About this task:
Could you print every line from the first one of the records below through the line containing "SCALE2 pin SCK: A2 -> B10", with both included and nothing else?

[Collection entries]
=== Section Start ===
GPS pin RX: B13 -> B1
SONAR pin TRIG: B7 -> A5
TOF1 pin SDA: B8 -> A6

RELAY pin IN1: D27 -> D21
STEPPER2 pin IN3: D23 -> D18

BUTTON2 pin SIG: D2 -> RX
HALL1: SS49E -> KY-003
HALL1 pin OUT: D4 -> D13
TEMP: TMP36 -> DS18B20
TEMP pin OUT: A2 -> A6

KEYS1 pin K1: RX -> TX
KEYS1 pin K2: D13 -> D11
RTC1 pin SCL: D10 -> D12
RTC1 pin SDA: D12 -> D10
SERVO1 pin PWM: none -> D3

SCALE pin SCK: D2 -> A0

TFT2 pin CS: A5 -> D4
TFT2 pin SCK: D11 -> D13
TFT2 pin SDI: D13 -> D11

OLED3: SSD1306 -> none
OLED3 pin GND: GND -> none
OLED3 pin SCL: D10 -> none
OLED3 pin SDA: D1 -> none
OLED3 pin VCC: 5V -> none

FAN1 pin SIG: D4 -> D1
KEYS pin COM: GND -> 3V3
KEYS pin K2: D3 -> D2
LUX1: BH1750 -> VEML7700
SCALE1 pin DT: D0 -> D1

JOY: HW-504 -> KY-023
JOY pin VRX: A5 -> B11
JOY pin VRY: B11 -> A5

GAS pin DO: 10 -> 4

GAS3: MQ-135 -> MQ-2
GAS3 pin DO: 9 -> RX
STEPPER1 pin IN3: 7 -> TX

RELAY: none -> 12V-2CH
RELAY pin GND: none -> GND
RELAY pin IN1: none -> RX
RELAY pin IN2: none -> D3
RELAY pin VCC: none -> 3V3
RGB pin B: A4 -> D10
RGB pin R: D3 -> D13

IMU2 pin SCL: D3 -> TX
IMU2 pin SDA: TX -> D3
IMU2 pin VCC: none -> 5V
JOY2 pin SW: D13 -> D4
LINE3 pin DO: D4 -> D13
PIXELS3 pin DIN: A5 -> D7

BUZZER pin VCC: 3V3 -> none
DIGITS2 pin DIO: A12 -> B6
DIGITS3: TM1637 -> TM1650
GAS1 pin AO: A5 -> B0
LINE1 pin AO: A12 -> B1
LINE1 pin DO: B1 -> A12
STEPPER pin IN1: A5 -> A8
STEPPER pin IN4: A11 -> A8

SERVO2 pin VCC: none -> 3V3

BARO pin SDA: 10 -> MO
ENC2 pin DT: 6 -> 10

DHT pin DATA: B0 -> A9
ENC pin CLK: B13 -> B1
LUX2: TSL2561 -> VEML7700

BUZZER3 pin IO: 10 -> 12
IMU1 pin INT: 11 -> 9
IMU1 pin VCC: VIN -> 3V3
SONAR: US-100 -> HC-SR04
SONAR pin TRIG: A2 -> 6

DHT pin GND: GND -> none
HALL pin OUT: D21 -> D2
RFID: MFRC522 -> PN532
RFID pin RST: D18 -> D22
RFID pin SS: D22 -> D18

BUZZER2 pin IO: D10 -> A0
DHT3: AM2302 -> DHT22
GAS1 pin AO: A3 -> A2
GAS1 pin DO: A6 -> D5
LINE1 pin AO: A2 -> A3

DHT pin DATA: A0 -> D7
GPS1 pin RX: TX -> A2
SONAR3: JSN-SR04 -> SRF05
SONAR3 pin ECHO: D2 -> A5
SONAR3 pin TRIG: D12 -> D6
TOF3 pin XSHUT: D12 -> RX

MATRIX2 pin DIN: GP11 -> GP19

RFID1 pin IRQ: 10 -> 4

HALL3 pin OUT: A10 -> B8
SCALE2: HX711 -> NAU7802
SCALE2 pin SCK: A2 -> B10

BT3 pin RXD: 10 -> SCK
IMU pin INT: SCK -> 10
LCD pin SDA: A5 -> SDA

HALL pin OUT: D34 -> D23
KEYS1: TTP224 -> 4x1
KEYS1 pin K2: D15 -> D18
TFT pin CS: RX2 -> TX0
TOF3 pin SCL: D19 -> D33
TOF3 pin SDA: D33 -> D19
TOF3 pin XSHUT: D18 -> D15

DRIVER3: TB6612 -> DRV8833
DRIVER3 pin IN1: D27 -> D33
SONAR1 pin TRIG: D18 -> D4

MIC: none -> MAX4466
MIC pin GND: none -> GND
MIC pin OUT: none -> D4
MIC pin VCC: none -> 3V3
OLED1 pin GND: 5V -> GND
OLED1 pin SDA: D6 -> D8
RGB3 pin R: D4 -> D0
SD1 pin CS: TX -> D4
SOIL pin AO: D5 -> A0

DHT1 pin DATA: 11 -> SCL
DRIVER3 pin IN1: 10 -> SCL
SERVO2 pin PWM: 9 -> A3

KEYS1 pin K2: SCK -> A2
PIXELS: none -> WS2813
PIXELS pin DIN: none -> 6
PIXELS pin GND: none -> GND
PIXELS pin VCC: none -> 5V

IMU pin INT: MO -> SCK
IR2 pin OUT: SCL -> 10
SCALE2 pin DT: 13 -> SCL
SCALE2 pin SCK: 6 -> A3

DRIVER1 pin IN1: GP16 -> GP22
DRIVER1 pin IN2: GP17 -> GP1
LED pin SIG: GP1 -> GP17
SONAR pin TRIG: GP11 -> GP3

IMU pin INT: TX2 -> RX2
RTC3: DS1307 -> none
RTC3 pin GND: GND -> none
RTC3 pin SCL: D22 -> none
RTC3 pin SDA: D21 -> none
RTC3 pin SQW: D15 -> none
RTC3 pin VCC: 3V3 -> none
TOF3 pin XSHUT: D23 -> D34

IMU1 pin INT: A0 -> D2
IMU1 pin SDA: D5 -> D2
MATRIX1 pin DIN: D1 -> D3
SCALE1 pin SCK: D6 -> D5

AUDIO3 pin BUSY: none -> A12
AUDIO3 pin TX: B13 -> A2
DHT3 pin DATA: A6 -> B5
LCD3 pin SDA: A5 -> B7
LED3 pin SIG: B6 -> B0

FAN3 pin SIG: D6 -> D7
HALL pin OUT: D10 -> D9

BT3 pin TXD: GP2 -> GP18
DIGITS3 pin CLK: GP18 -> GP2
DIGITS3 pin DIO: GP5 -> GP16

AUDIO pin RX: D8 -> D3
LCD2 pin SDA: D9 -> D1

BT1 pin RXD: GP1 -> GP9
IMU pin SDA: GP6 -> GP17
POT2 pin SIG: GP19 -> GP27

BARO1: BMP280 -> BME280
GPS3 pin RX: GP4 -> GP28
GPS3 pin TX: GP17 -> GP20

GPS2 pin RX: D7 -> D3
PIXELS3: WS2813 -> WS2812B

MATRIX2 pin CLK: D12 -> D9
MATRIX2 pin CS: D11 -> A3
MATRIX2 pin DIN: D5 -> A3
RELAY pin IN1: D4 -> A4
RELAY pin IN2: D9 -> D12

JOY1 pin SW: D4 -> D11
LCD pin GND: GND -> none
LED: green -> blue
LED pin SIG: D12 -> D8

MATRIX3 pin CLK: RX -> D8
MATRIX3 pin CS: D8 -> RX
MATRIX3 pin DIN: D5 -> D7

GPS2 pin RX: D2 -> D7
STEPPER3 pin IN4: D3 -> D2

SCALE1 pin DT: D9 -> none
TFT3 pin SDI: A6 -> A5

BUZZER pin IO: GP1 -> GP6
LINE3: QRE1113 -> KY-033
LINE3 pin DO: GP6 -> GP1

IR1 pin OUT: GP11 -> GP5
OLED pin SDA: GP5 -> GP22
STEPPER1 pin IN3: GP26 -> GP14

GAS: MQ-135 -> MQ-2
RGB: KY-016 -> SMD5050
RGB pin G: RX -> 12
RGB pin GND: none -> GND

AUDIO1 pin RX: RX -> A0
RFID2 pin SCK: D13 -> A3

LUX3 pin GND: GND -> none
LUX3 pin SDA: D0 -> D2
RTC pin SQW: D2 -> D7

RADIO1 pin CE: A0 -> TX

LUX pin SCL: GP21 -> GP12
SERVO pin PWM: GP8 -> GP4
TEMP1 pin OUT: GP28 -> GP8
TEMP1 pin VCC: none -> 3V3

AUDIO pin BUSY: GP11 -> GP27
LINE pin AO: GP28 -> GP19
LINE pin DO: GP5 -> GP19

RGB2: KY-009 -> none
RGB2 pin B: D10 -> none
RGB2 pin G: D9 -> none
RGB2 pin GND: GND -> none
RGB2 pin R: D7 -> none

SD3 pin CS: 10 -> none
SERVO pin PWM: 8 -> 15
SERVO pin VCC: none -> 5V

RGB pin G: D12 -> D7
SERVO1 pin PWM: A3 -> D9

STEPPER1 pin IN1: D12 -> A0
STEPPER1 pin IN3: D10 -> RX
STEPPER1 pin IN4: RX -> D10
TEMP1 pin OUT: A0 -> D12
=== Section End ===
Solution below:
GPS pin RX: B13 -> B1
SONAR pin TRIG: B7 -> A5
TOF1 pin SDA: B8 -> A6

RELAY pin IN1: D27 -> D21
STEPPER2 pin IN3: D23 -> D18

BUTTON2 pin SIG: D2 -> RX
HALL1: SS49E -> KY-003
HALL1 pin OUT: D4 -> D13
TEMP: TMP36 -> DS18B20
TEMP pin OUT: A2 -> A6

KEYS1 pin K1: RX -> TX
KEYS1 pin K2: D13 -> D11
RTC1 pin SCL: D10 -> D12
RTC1 pin SDA: D12 -> D10
SERVO1 pin PWM: none -> D3

SCALE pin SCK: D2 -> A0

TFT2 pin CS: A5 -> D4
TFT2 pin SCK: D11 -> D13
TFT2 pin SDI: D13 -> D11

OLED3: SSD1306 -> none
OLED3 pin GND: GND -> none
OLED3 pin SCL: D10 -> none
OLED3 pin SDA: D1 -> none
OLED3 pin VCC: 5V -> none

FAN1 pin SIG: D4 -> D1
KEYS pin COM: GND -> 3V3
KEYS pin K2: D3 -> D2
LUX1: BH1750 -> VEML7700
SCALE1 pin DT: D0 -> D1

JOY: HW-504 -> KY-023
JOY pin VRX: A5 -> B11
JOY pin VRY: B11 -> A5

GAS pin DO: 10 -> 4

GAS3: MQ-135 -> MQ-2
GAS3 pin DO: 9 -> RX
STEPPER1 pin IN3: 7 -> TX

RELAY: none -> 12V-2CH
RELAY pin GND: none -> GND
RELAY pin IN1: none -> RX
RELAY pin IN2: none -> D3
RELAY pin VCC: none -> 3V3
RGB pin B: A4 -> D10
RGB pin R: D3 -> D13

IMU2 pin SCL: D3 -> TX
IMU2 pin SDA: TX -> D3
IMU2 pin VCC: none -> 5V
JOY2 pin SW: D13 -> D4
LINE3 pin DO: D4 -> D13
PIXELS3 pin DIN: A5 -> D7

BUZZER pin VCC: 3V3 -> none
DIGITS2 pin DIO: A12 -> B6
DIGITS3: TM1637 -> TM1650
GAS1 pin AO: A5 -> B0
LINE1 pin AO: A12 -> B1
LINE1 pin DO: B1 -> A12
STEPPER pin IN1: A5 -> A8
STEPPER pin IN4: A11 -> A8

SERVO2 pin VCC: none -> 3V3

BARO pin SDA: 10 -> MO
ENC2 pin DT: 6 -> 10

DHT pin DATA: B0 -> A9
ENC pin CLK: B13 -> B1
LUX2: TSL2561 -> VEML7700

BUZZER3 pin IO: 10 -> 12
IMU1 pin INT: 11 -> 9
IMU1 pin VCC: VIN -> 3V3
SONAR: US-100 -> HC-SR04
SONAR pin TRIG: A2 -> 6

DHT pin GND: GND -> none
HALL pin OUT: D21 -> D2
RFID: MFRC522 -> PN532
RFID pin RST: D18 -> D22
RFID pin SS: D22 -> D18

BUZZER2 pin IO: D10 -> A0
DHT3: AM2302 -> DHT22
GAS1 pin AO: A3 -> A2
GAS1 pin DO: A6 -> D5
LINE1 pin AO: A2 -> A3

DHT pin DATA: A0 -> D7
GPS1 pin RX: TX -> A2
SONAR3: JSN-SR04 -> SRF05
SONAR3 pin ECHO: D2 -> A5
SONAR3 pin TRIG: D12 -> D6
TOF3 pin XSHUT: D12 -> RX

MATRIX2 pin DIN: GP11 -> GP19

RFID1 pin IRQ: 10 -> 4

HALL3 pin OUT: A10 -> B8
SCALE2: HX711 -> NAU7802
SCALE2 pin SCK: A2 -> B10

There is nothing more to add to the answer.